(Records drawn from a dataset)

┄┄┄┄┄┄

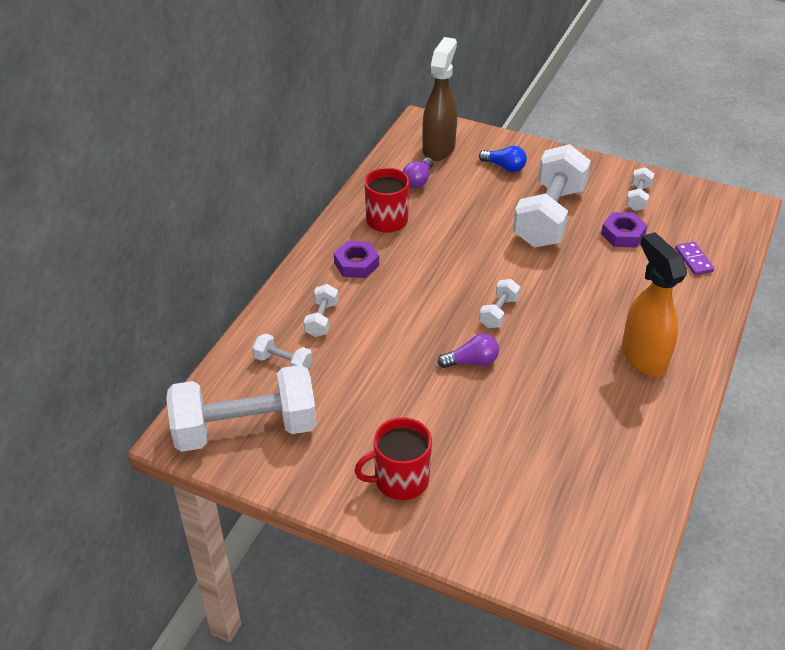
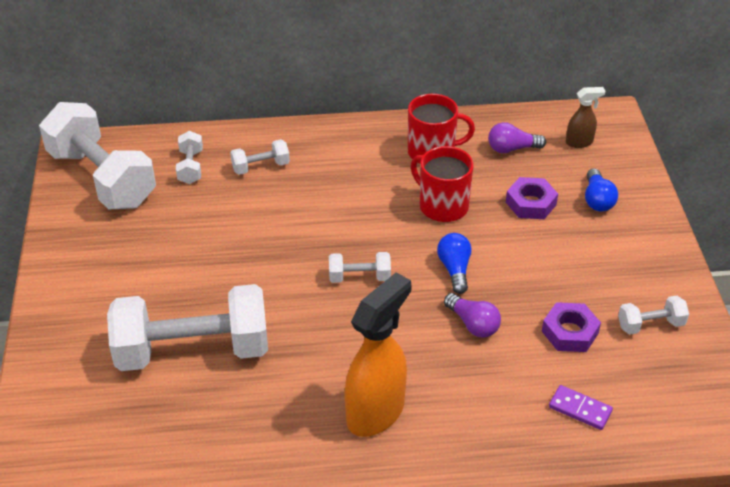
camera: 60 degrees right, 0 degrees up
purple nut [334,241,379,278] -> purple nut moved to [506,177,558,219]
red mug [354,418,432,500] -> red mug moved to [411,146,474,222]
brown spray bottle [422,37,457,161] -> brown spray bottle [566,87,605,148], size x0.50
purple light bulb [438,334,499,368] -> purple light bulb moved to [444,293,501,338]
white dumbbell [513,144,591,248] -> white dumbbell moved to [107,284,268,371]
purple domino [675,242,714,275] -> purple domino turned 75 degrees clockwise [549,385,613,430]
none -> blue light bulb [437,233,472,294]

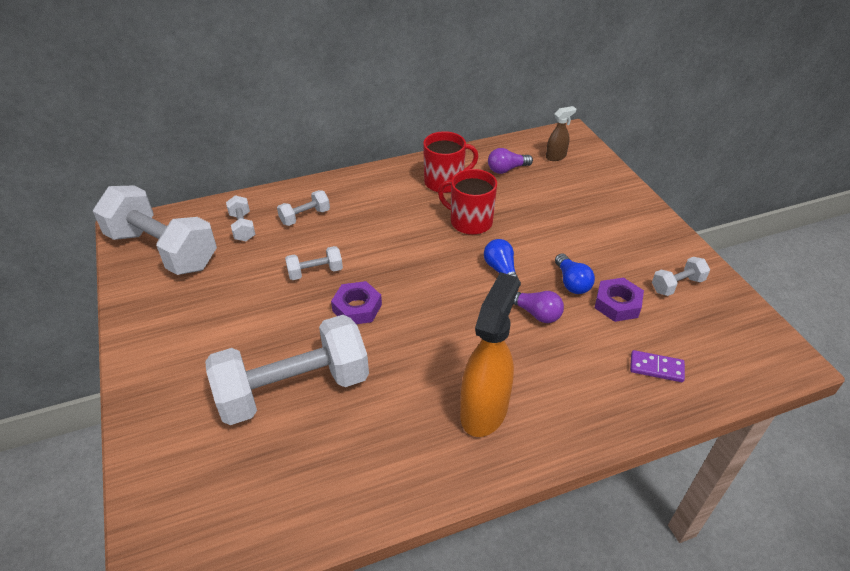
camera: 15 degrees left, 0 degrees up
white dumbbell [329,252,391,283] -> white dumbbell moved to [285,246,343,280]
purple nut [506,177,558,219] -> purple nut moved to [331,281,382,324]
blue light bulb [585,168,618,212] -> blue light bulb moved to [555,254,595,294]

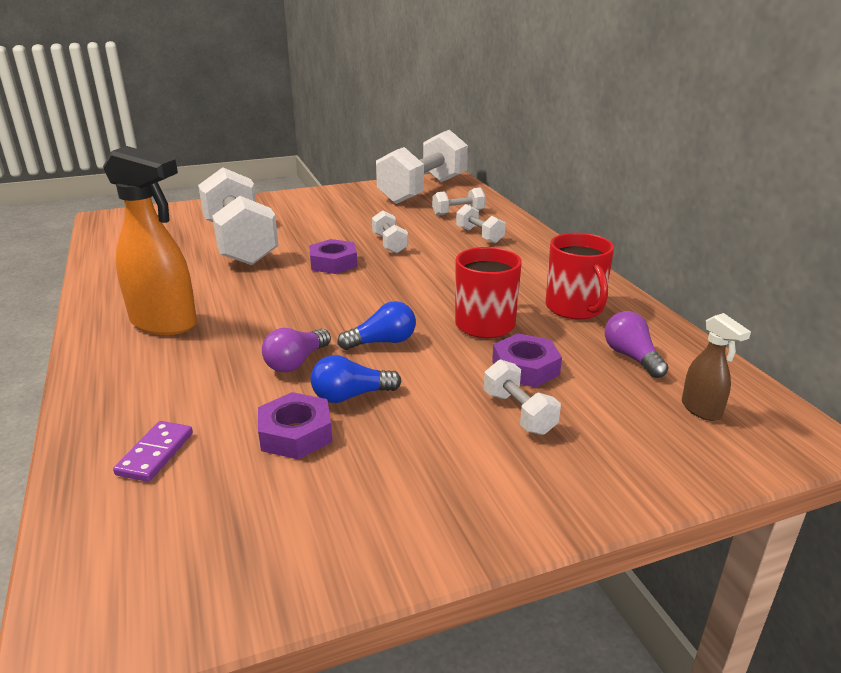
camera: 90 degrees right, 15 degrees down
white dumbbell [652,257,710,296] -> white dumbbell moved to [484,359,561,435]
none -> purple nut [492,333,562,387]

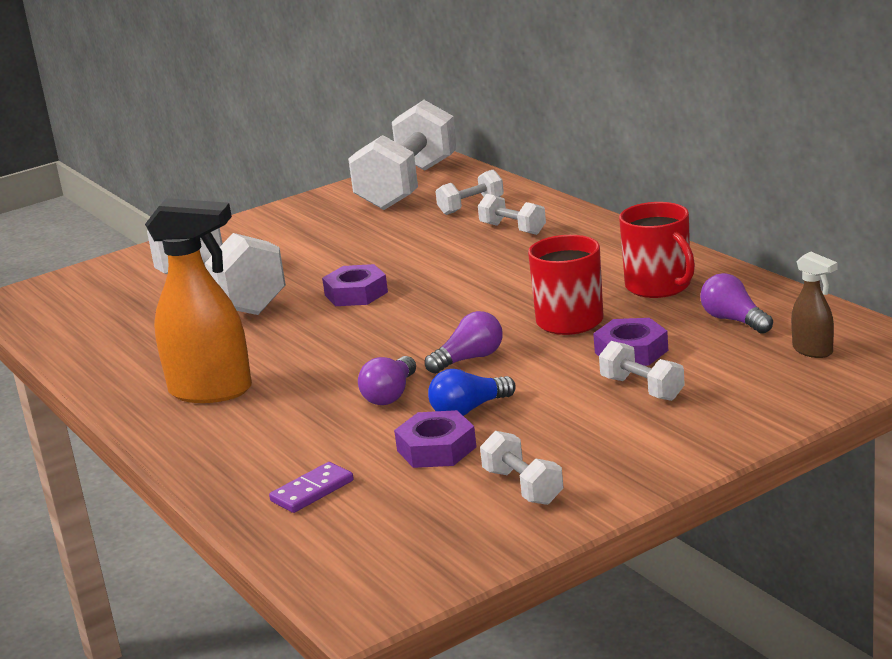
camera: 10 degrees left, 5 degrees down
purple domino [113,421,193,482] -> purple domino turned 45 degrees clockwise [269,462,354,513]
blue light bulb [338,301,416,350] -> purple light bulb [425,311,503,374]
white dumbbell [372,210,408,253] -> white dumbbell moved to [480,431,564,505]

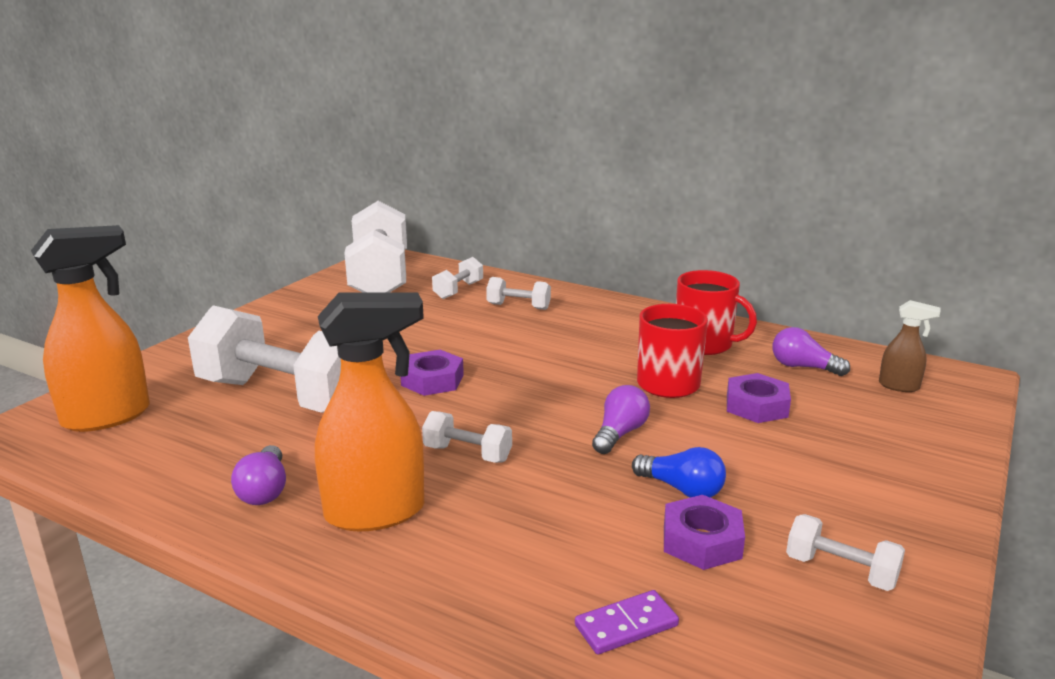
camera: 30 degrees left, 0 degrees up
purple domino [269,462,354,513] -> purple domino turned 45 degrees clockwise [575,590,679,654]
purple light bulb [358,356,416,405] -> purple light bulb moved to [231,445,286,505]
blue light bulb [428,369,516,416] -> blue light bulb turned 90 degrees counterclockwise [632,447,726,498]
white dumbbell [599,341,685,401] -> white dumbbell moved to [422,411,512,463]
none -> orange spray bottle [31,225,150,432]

┄┄┄┄┄┄

* PROMPT: Exclude the pictures, then retype every record exactly.

* RESPONSE TO THIS TASK:
camera: 60 degrees right, 0 degrees up
purple nut [334,241,379,278] -> purple nut moved to [506,177,558,219]
red mug [354,418,432,500] -> red mug moved to [411,146,474,222]
brown spray bottle [422,37,457,161] -> brown spray bottle [566,87,605,148], size x0.50
purple light bulb [438,334,499,368] -> purple light bulb moved to [444,293,501,338]
white dumbbell [513,144,591,248] -> white dumbbell moved to [107,284,268,371]
purple domino [675,242,714,275] -> purple domino turned 75 degrees clockwise [549,385,613,430]
none -> blue light bulb [437,233,472,294]

camera: 15 degrees left, 0 degrees up
white dumbbell [329,252,391,283] -> white dumbbell moved to [285,246,343,280]
purple nut [506,177,558,219] -> purple nut moved to [331,281,382,324]
blue light bulb [585,168,618,212] -> blue light bulb moved to [555,254,595,294]

camera: 90 degrees right, 15 degrees down
white dumbbell [652,257,710,296] -> white dumbbell moved to [484,359,561,435]
none -> purple nut [492,333,562,387]

camera: 10 degrees left, 5 degrees down
purple domino [113,421,193,482] -> purple domino turned 45 degrees clockwise [269,462,354,513]
blue light bulb [338,301,416,350] -> purple light bulb [425,311,503,374]
white dumbbell [372,210,408,253] -> white dumbbell moved to [480,431,564,505]

camera: 30 degrees left, 0 degrees up
purple domino [269,462,354,513] -> purple domino turned 45 degrees clockwise [575,590,679,654]
purple light bulb [358,356,416,405] -> purple light bulb moved to [231,445,286,505]
blue light bulb [428,369,516,416] -> blue light bulb turned 90 degrees counterclockwise [632,447,726,498]
white dumbbell [599,341,685,401] -> white dumbbell moved to [422,411,512,463]
none -> orange spray bottle [31,225,150,432]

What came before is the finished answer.